* Your assignment: Restate all the lines below word for word, but omit the pictures.

* Data listing:
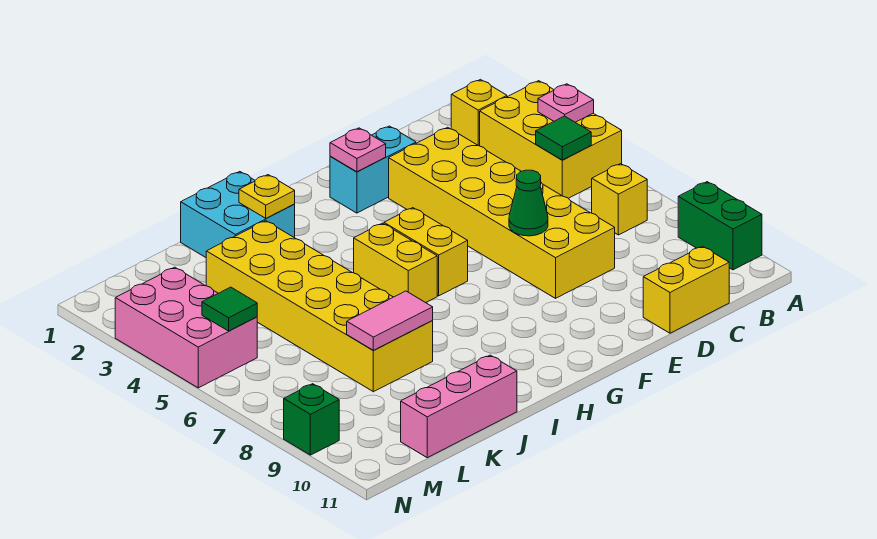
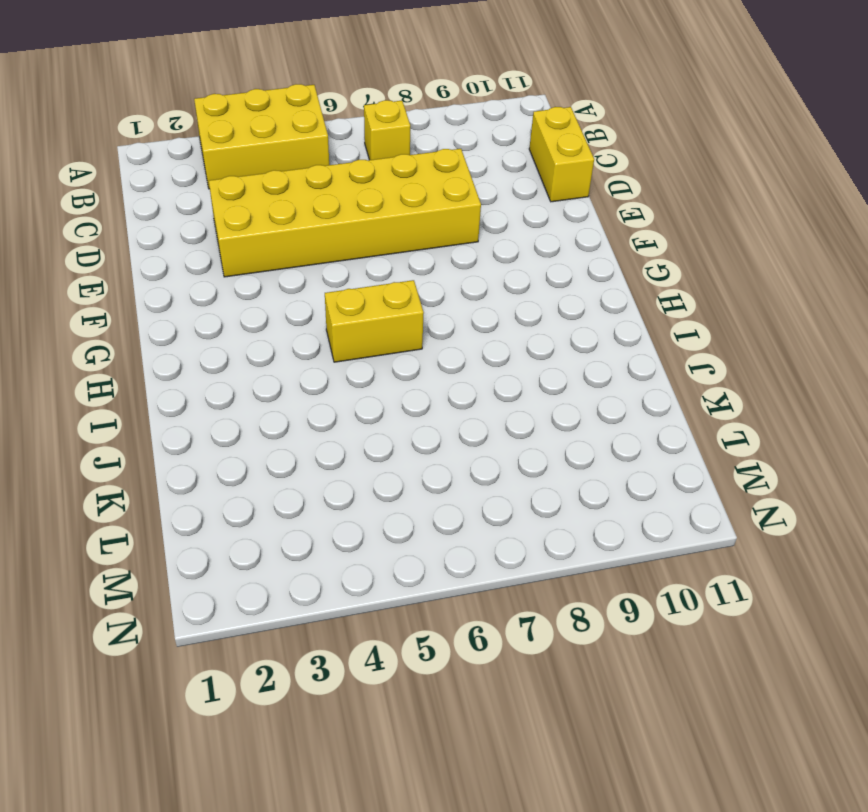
none -> green brick A9:A10 level 1
none -> yellow brick B2 level 1
none -> cyan brick E2:F2 level 1

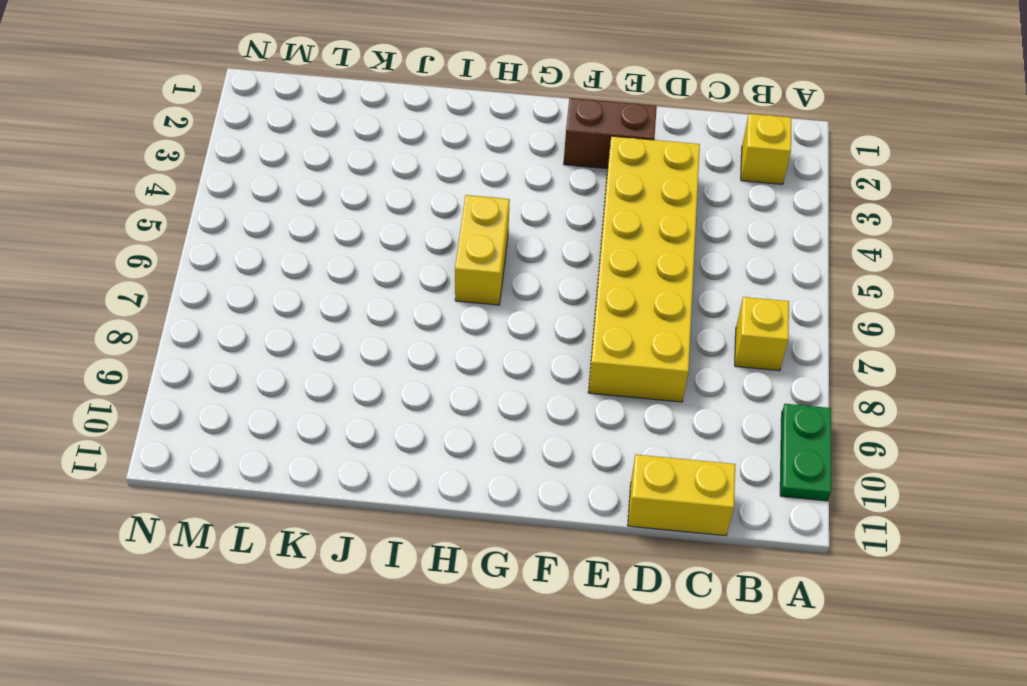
green plate A9:A10 level 1 -> green brick A9:A10 level 1
brown brick E2:F2 level 1 -> cyan brick E2:F2 level 1
none -> yellow brick A3:B5 level 1
none -> yellow brick G5:G6 level 1
none -> cyan brick I1:J2 level 1

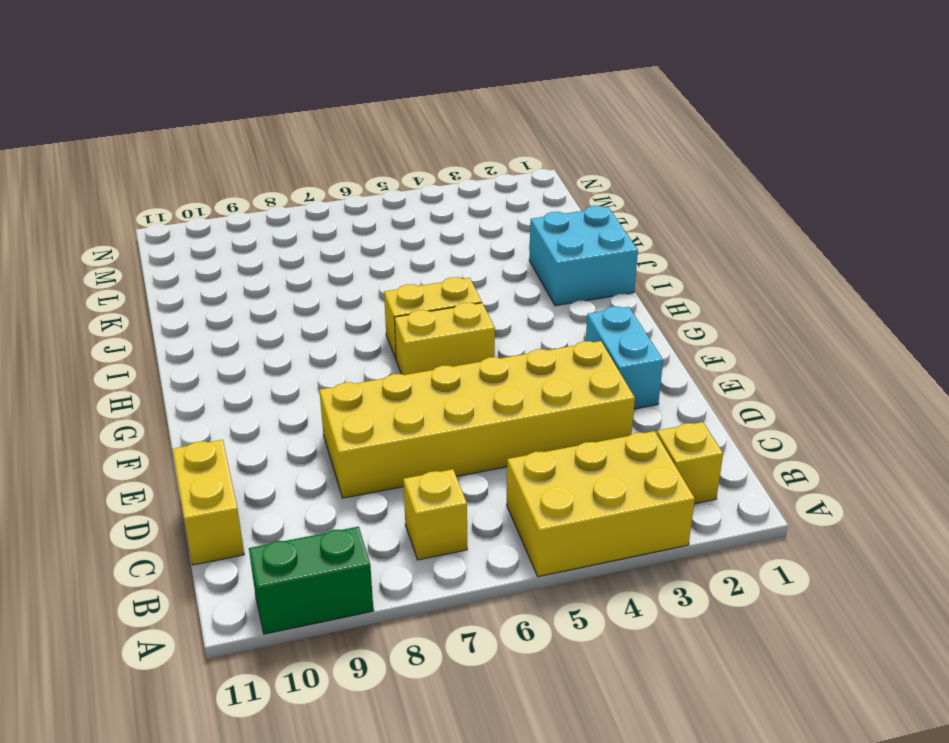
none -> yellow brick J3:K8 level 1
none -> pink brick J11:L11 level 1
none -> pink brick M3:N5 level 1

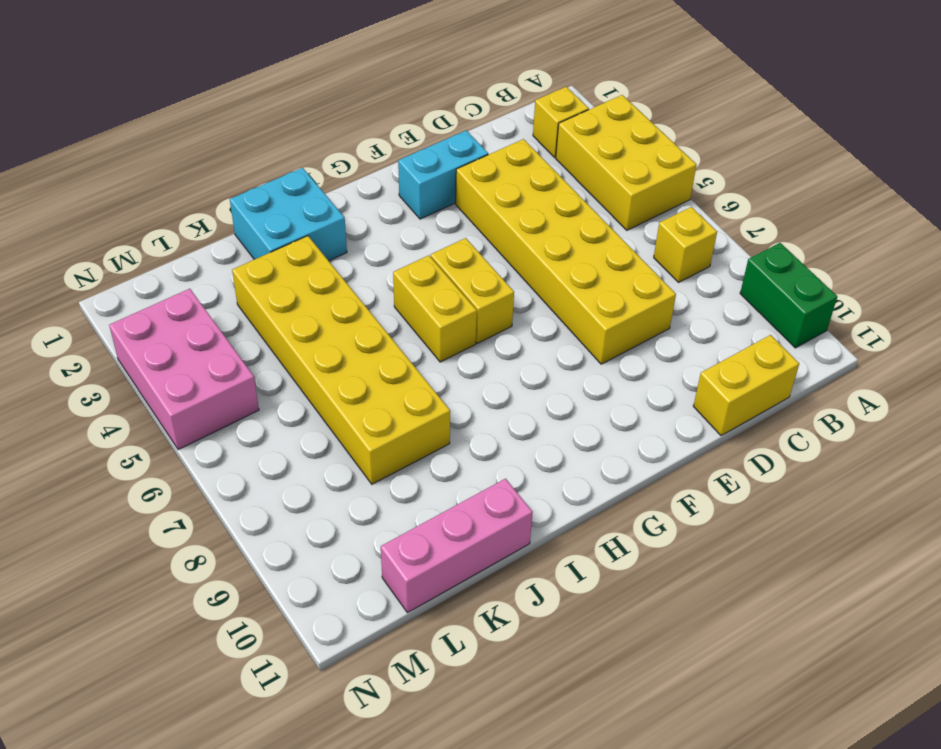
none -> green brick N9 level 1
none -> pink plate A4 level 2
none -> green tile B5 level 2

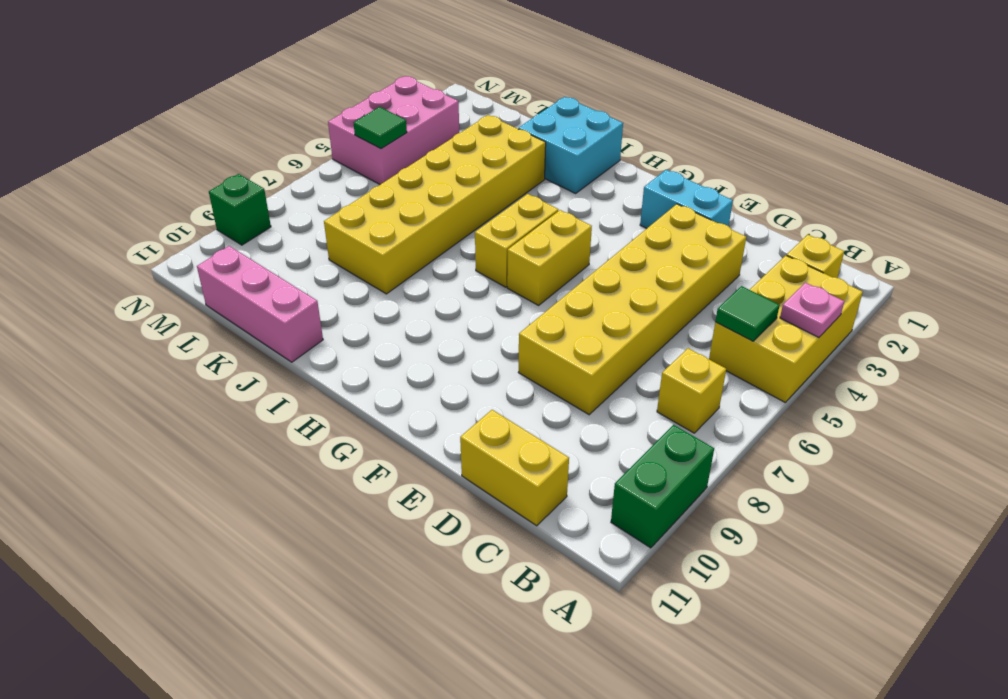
none -> green cone E7 level 2
none -> pink plate F2 level 2
none -> yellow plate I2 level 2

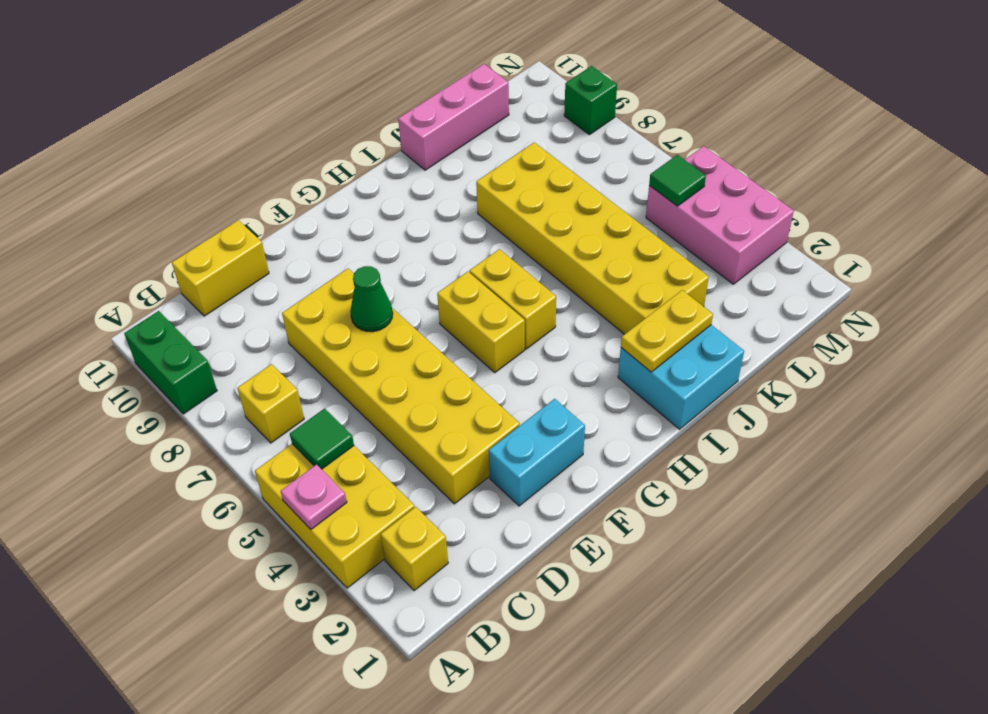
yellow plate I2:J2 level 2 -> yellow plate I2 level 2
none -> pink plate F2 level 2
none -> pink tile J8:K8 level 2

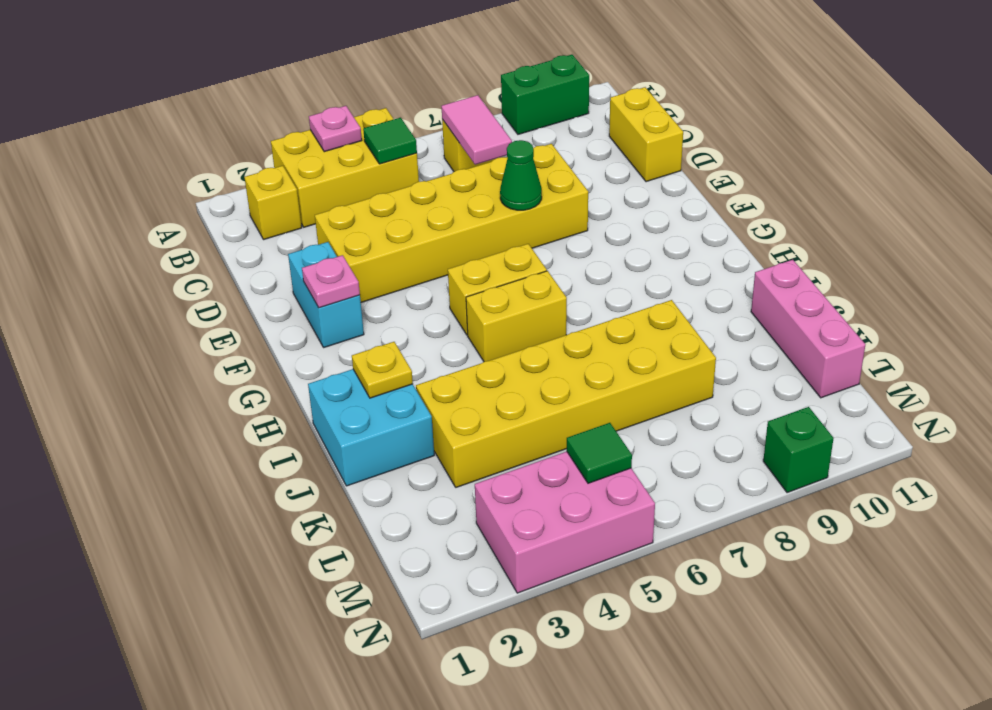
pink tile B7:C7 level 2 -> pink tile J8:K8 level 2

* Written answer:
none -> green brick A9:A10 level 1
none -> yellow brick B2 level 1
none -> cyan brick E2:F2 level 1

green plate A9:A10 level 1 -> green brick A9:A10 level 1
brown brick E2:F2 level 1 -> cyan brick E2:F2 level 1
none -> yellow brick A3:B5 level 1
none -> yellow brick G5:G6 level 1
none -> cyan brick I1:J2 level 1

none -> yellow brick J3:K8 level 1
none -> pink brick J11:L11 level 1
none -> pink brick M3:N5 level 1

none -> green brick N9 level 1
none -> pink plate A4 level 2
none -> green tile B5 level 2

none -> green cone E7 level 2
none -> pink plate F2 level 2
none -> yellow plate I2 level 2

yellow plate I2:J2 level 2 -> yellow plate I2 level 2
none -> pink plate F2 level 2
none -> pink tile J8:K8 level 2

pink tile B7:C7 level 2 -> pink tile J8:K8 level 2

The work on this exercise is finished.